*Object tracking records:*
────────

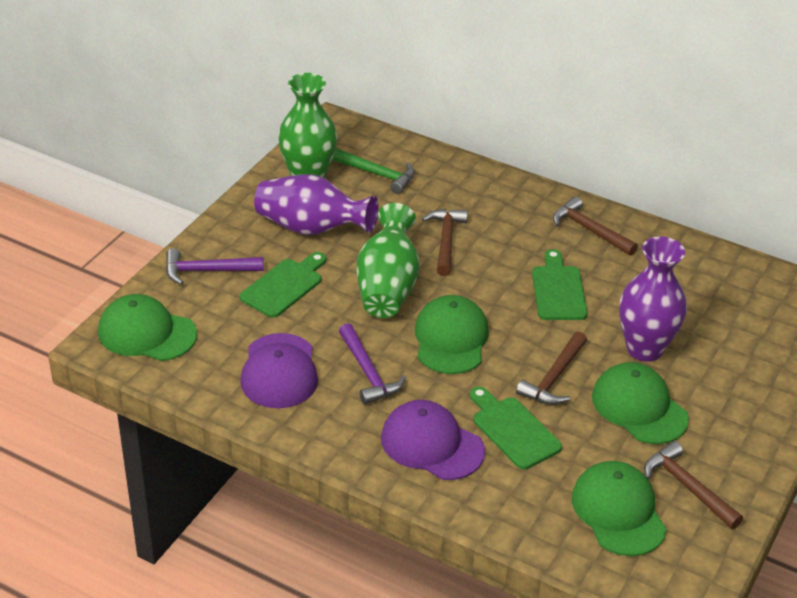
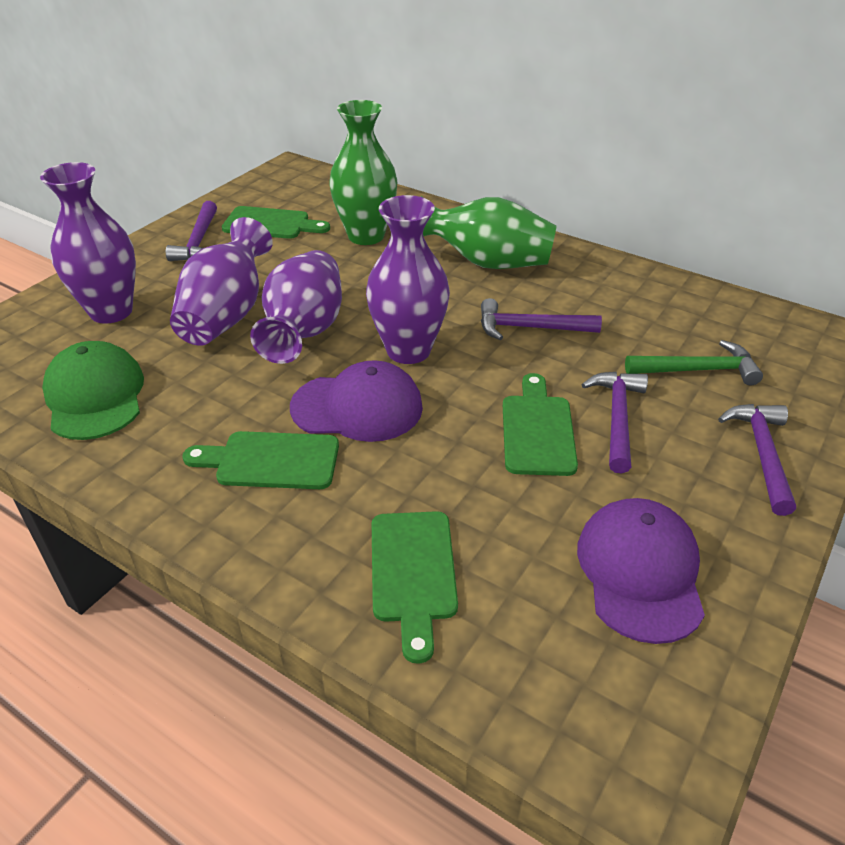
brown hammer: 4 -> 0
green cap: 4 -> 1
green cutting board: 3 -> 4
purple hammer: 2 -> 4
purple vase: 2 -> 4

────────

*Problem description:*
The answer must be the lines from the one containing "green cap: 4 -> 1" to the final line of the data above, copied exactly, both included, with nothing added.

*Answer space:*
green cap: 4 -> 1
green cutting board: 3 -> 4
purple hammer: 2 -> 4
purple vase: 2 -> 4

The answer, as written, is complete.